WHAT IS BEING ASKED: The result should be a word-for-word retyping of the entries below, free of pictures.

Image comparison data:
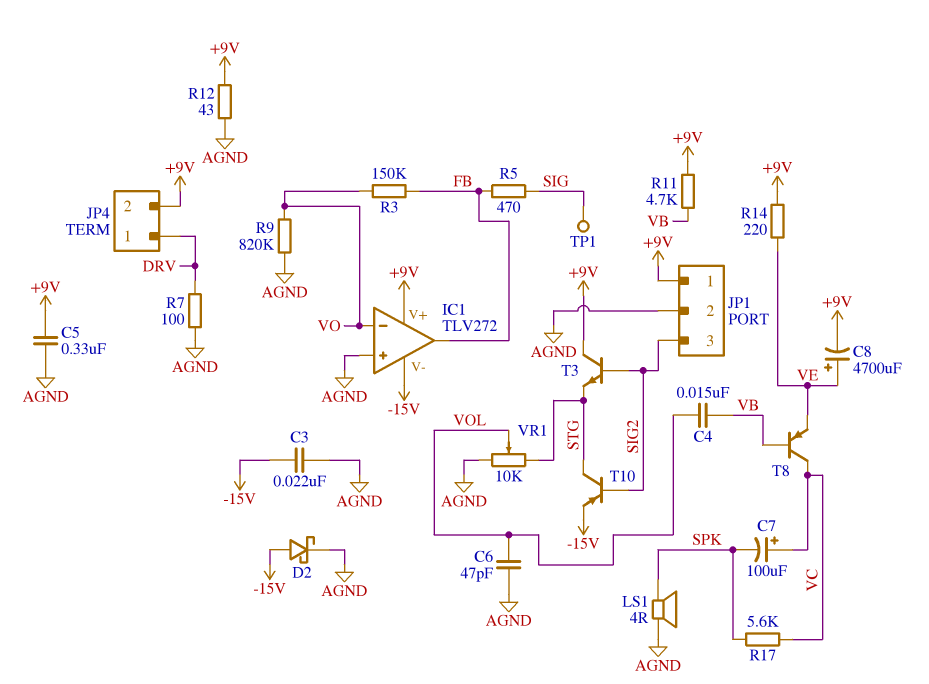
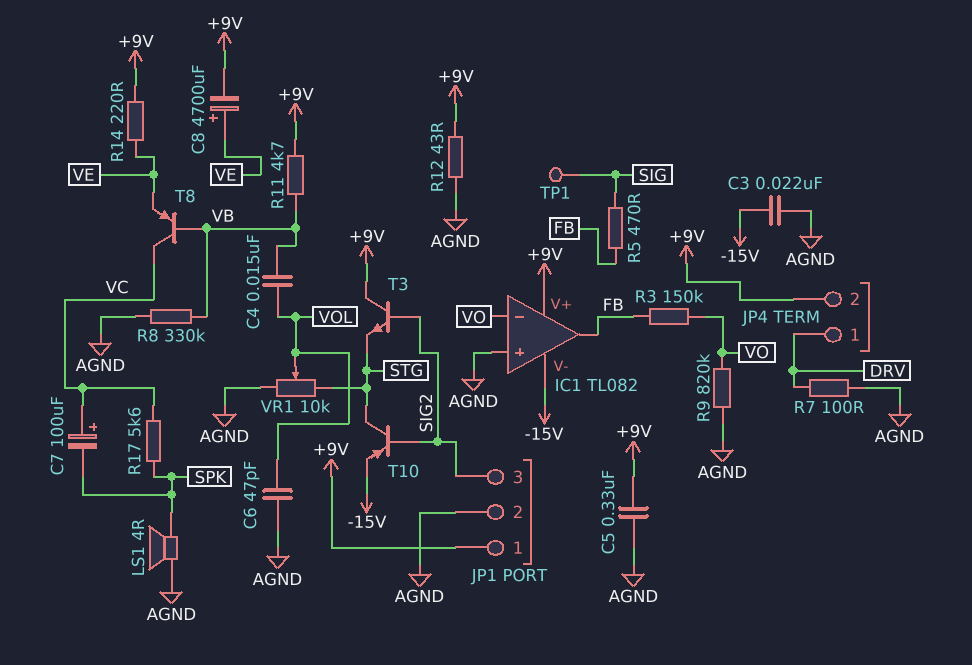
D2: schottky (A -15V, K AGND) -> none
IC1: TLV272 -> TL082
R8: none -> 330k (AGND, VB)

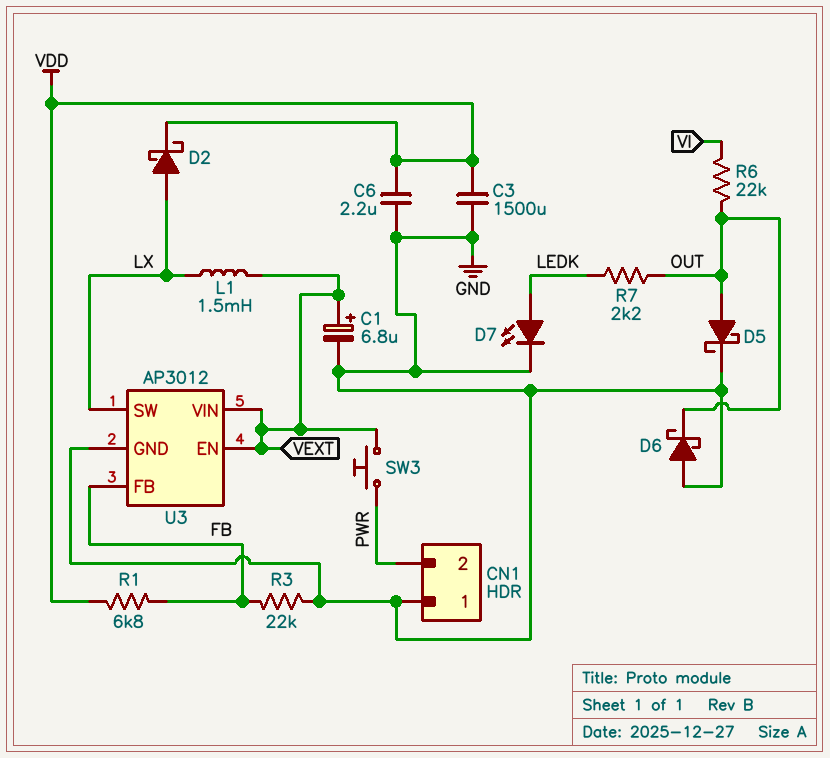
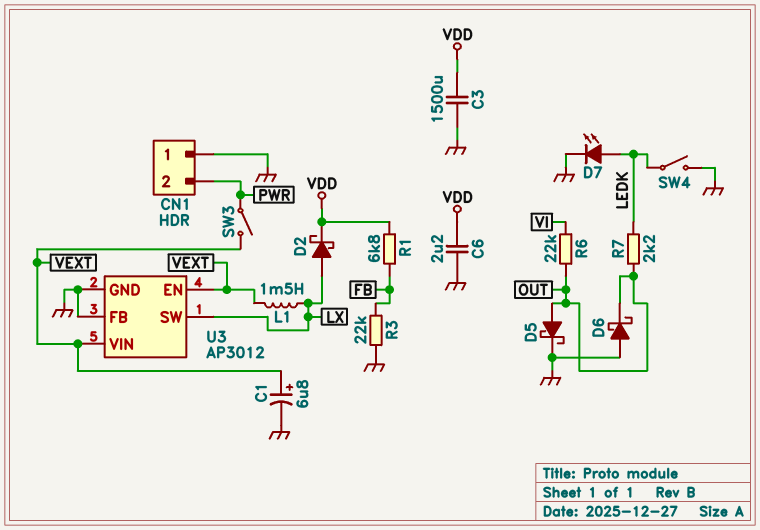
SW3: button (PWR, VEXT) -> switch (PWR, VEXT)
SW4: none -> switch (GND, LEDK)
U3 pin FB: FB -> GND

WRITTEN ANSWER:
D2: schottky (A -15V, K AGND) -> none
IC1: TLV272 -> TL082
R8: none -> 330k (AGND, VB)

SW3: button (PWR, VEXT) -> switch (PWR, VEXT)
SW4: none -> switch (GND, LEDK)
U3 pin FB: FB -> GND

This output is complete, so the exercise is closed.